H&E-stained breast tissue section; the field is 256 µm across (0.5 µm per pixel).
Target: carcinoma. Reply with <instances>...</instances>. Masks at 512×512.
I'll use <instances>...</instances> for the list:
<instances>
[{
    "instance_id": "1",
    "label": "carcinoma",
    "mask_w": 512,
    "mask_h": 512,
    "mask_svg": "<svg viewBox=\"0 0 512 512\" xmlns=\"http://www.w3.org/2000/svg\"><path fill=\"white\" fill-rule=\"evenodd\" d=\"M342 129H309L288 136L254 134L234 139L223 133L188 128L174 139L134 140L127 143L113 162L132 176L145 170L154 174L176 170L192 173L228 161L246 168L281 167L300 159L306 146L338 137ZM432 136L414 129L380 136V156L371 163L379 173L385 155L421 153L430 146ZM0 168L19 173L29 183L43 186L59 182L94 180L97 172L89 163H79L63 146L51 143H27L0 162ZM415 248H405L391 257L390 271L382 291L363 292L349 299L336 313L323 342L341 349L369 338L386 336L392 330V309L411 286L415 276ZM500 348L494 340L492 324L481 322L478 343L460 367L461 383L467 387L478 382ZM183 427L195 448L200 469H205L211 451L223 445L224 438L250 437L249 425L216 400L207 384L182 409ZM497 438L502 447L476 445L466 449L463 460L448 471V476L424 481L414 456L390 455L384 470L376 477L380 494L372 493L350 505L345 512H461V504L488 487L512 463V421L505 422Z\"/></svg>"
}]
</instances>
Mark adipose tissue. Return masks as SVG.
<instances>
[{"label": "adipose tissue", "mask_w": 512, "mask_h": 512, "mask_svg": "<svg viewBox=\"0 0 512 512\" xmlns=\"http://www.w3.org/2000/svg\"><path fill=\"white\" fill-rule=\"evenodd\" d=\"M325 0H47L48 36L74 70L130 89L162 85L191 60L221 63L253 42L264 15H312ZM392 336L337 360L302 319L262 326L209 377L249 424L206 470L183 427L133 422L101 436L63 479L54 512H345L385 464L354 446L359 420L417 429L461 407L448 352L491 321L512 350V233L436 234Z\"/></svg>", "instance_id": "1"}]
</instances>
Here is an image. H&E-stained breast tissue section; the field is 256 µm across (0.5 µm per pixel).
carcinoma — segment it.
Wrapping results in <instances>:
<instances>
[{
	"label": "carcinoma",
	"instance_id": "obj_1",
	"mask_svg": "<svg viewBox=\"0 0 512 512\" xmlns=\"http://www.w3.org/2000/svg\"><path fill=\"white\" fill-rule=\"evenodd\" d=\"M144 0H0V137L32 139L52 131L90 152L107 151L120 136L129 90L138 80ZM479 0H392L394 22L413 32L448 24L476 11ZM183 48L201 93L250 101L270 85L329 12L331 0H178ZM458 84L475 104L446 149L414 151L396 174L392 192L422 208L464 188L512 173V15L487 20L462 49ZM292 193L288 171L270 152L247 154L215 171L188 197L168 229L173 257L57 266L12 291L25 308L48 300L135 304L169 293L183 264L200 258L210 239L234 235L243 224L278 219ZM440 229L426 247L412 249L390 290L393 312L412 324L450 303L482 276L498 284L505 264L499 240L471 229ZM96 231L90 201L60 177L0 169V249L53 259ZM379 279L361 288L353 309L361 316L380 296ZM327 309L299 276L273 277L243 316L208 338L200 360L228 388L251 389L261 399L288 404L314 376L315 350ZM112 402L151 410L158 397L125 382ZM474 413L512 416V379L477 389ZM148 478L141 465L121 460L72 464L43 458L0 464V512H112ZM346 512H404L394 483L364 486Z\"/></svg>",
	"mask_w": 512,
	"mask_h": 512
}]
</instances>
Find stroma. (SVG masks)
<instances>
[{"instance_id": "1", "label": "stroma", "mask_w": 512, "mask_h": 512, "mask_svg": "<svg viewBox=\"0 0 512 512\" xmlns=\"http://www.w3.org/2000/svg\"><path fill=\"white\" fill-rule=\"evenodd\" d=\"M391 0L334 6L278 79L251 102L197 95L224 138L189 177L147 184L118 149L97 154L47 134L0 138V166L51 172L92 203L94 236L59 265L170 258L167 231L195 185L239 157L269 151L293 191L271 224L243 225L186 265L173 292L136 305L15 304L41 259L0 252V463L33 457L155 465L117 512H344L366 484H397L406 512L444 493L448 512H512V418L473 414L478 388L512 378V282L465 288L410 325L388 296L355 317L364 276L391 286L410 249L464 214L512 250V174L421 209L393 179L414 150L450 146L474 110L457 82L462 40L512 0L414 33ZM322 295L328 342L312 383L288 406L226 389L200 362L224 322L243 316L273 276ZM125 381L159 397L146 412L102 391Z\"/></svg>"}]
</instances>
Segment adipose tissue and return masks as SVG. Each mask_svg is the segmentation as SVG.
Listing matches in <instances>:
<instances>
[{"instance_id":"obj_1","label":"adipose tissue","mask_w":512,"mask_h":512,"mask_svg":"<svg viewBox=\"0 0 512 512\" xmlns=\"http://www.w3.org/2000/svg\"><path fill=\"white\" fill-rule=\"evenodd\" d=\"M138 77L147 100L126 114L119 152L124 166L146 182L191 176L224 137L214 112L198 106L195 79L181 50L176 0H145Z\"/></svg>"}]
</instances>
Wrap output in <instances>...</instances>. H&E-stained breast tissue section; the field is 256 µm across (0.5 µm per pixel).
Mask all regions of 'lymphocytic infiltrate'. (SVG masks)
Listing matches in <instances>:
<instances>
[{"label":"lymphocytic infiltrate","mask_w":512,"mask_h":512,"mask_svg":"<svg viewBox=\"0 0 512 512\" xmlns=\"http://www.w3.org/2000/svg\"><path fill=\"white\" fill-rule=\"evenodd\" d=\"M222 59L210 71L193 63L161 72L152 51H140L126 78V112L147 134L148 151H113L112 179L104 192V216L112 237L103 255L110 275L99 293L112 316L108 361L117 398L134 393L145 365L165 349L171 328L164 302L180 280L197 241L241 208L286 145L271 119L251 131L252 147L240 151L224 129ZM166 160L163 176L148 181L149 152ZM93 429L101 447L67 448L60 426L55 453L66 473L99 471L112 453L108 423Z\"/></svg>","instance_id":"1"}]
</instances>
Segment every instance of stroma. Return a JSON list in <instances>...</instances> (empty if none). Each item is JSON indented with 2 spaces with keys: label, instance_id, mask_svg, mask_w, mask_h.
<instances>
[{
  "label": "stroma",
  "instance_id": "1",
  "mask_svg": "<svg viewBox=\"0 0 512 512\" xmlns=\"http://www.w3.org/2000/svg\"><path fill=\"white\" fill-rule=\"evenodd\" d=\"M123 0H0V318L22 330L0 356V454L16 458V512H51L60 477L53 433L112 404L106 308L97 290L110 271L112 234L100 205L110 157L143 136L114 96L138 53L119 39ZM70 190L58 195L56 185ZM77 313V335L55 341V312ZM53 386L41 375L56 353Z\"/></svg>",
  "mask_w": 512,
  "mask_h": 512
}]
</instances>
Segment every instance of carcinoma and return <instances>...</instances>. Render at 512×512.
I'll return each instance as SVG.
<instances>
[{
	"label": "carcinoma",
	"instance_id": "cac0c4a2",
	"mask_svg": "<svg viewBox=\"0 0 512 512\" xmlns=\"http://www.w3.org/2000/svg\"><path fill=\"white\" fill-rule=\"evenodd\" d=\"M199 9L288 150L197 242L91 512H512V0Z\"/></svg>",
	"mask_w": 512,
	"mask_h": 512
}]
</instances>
--------
Take the entries and copy them out exactly.

**Answer to the problem**
H&E-stained breast tissue section; the field is 256 µm across (0.5 µm per pixel).
Target: carcinoma. Reply with <instances>...</instances>. Masks at 512×512.
I'll use <instances>...</instances> for the list:
<instances>
[{
    "instance_id": "1",
    "label": "carcinoma",
    "mask_w": 512,
    "mask_h": 512,
    "mask_svg": "<svg viewBox=\"0 0 512 512\" xmlns=\"http://www.w3.org/2000/svg\"><path fill=\"white\" fill-rule=\"evenodd\" d=\"M342 129H309L288 136L254 134L234 139L223 133L188 128L174 139L134 140L127 143L113 162L132 176L145 170L154 174L176 170L192 173L228 161L246 168L281 167L300 159L306 146L338 137ZM432 136L414 129L380 136V156L371 163L379 173L385 155L421 153L430 146ZM0 168L19 173L29 183L43 186L59 182L94 180L97 172L89 163H79L63 146L51 143H27L0 162ZM415 248H405L391 257L390 271L382 291L363 292L349 299L336 313L323 342L341 349L369 338L386 336L392 330V309L411 286L415 276ZM500 348L494 340L492 324L481 322L478 343L460 367L461 383L467 387L478 382ZM183 427L195 448L200 469H205L211 451L223 445L224 438L250 437L249 425L216 400L207 384L182 409ZM497 438L502 447L476 445L466 449L463 460L448 471V476L424 481L414 456L390 455L384 470L376 477L380 494L372 493L350 505L345 512H461V504L488 487L512 463V421L505 422Z\"/></svg>"
}]
</instances>
Mark adipose tissue. Return masks as SVG.
<instances>
[{"label": "adipose tissue", "mask_w": 512, "mask_h": 512, "mask_svg": "<svg viewBox=\"0 0 512 512\" xmlns=\"http://www.w3.org/2000/svg\"><path fill=\"white\" fill-rule=\"evenodd\" d=\"M325 0H47L48 36L74 70L130 89L162 85L191 60L221 63L253 42L264 15H312ZM392 336L337 360L302 319L262 326L209 377L249 424L206 470L183 427L133 422L101 436L63 479L54 512H345L385 464L354 446L359 420L417 429L461 407L448 352L491 321L512 350V233L436 234Z\"/></svg>", "instance_id": "1"}]
</instances>
Here is an image. H&E-stained breast tissue section; the field is 256 µm across (0.5 µm per pixel).
carcinoma — segment it.
Wrapping results in <instances>:
<instances>
[{
	"label": "carcinoma",
	"instance_id": "obj_1",
	"mask_svg": "<svg viewBox=\"0 0 512 512\" xmlns=\"http://www.w3.org/2000/svg\"><path fill=\"white\" fill-rule=\"evenodd\" d=\"M144 0H0V137L32 139L52 131L90 152L107 151L120 136L129 90L138 80ZM479 0H392L394 22L413 32L448 24L476 11ZM183 48L201 93L250 101L270 85L329 12L331 0H178ZM458 84L475 104L446 149L414 151L396 174L392 192L422 208L464 188L512 173V15L487 20L462 49ZM292 193L288 171L270 152L247 154L215 171L188 197L168 229L173 257L57 266L12 291L25 308L48 300L135 304L169 293L183 264L200 258L210 239L234 235L243 224L278 219ZM440 229L426 247L412 249L390 290L393 312L412 324L450 303L482 276L498 284L505 264L499 240L471 229ZM96 231L90 201L60 177L0 169V249L53 259ZM379 279L361 288L353 309L361 316L380 296ZM327 309L299 276L273 277L243 316L208 338L200 360L228 388L251 389L261 399L288 404L314 376L315 350ZM112 402L151 410L158 397L125 382ZM474 413L512 416V379L477 389ZM148 478L141 465L121 460L72 464L43 458L0 464V512H112ZM346 512H404L394 483L364 486Z\"/></svg>",
	"mask_w": 512,
	"mask_h": 512
}]
</instances>
Find stroma. (SVG masks)
<instances>
[{"instance_id": "1", "label": "stroma", "mask_w": 512, "mask_h": 512, "mask_svg": "<svg viewBox=\"0 0 512 512\" xmlns=\"http://www.w3.org/2000/svg\"><path fill=\"white\" fill-rule=\"evenodd\" d=\"M391 0L334 6L278 79L251 102L197 95L224 138L189 177L147 184L118 149L97 154L47 134L0 138V166L51 172L92 203L94 236L59 265L170 258L167 231L195 185L239 157L269 151L293 191L271 224L243 225L186 265L173 292L136 305L15 304L41 259L0 252V463L33 457L155 465L117 512H344L366 484H397L406 512L444 493L448 512H512V418L473 414L478 388L512 378V282L465 288L410 325L388 296L355 317L364 276L391 286L410 249L464 214L512 250V174L421 209L393 179L414 150L450 146L474 110L457 82L462 40L512 0L414 33ZM322 295L328 342L312 383L288 406L226 389L200 362L224 322L243 316L273 276ZM125 381L159 397L146 412L102 391Z\"/></svg>"}]
</instances>
Segment adipose tissue and return masks as SVG. Each mask_svg is the segmentation as SVG.
Listing matches in <instances>:
<instances>
[{"instance_id":"obj_1","label":"adipose tissue","mask_w":512,"mask_h":512,"mask_svg":"<svg viewBox=\"0 0 512 512\" xmlns=\"http://www.w3.org/2000/svg\"><path fill=\"white\" fill-rule=\"evenodd\" d=\"M138 77L147 100L126 114L119 152L124 166L146 182L191 176L224 137L214 112L198 106L195 79L181 50L176 0H145Z\"/></svg>"}]
</instances>
Wrap output in <instances>...</instances>. H&E-stained breast tissue section; the field is 256 µm across (0.5 µm per pixel).
Mask all regions of 'lymphocytic infiltrate'. (SVG masks)
Listing matches in <instances>:
<instances>
[{"label":"lymphocytic infiltrate","mask_w":512,"mask_h":512,"mask_svg":"<svg viewBox=\"0 0 512 512\" xmlns=\"http://www.w3.org/2000/svg\"><path fill=\"white\" fill-rule=\"evenodd\" d=\"M222 59L210 71L193 63L161 72L152 51H140L126 78V112L147 134L148 151H113L112 179L104 192V216L112 237L103 255L110 275L99 293L112 316L108 361L117 398L134 393L145 365L165 349L171 328L164 302L180 280L197 241L241 208L286 145L271 119L251 131L252 147L240 151L224 129ZM166 160L163 176L148 181L149 152ZM93 429L101 447L67 448L60 426L55 453L66 473L99 471L112 453L108 423Z\"/></svg>","instance_id":"1"}]
</instances>
Segment every instance of stroma. Return a JSON list in <instances>...</instances> (empty if none). Each item is JSON indented with 2 spaces with keys: label, instance_id, mask_svg, mask_w, mask_h.
<instances>
[{
  "label": "stroma",
  "instance_id": "1",
  "mask_svg": "<svg viewBox=\"0 0 512 512\" xmlns=\"http://www.w3.org/2000/svg\"><path fill=\"white\" fill-rule=\"evenodd\" d=\"M123 0H0V318L22 330L0 356V454L16 458V512H51L60 477L53 433L112 404L106 308L97 290L110 271L112 234L100 205L110 157L143 136L114 96L138 53L119 39ZM70 190L58 195L56 185ZM77 313V335L55 341V312ZM53 386L41 375L56 353Z\"/></svg>",
  "mask_w": 512,
  "mask_h": 512
}]
</instances>
Segment every instance of carcinoma and return <instances>...</instances>. Render at 512×512.
I'll return each instance as SVG.
<instances>
[{
	"label": "carcinoma",
	"instance_id": "cac0c4a2",
	"mask_svg": "<svg viewBox=\"0 0 512 512\" xmlns=\"http://www.w3.org/2000/svg\"><path fill=\"white\" fill-rule=\"evenodd\" d=\"M199 9L288 150L197 242L91 512H512V0Z\"/></svg>",
	"mask_w": 512,
	"mask_h": 512
}]
</instances>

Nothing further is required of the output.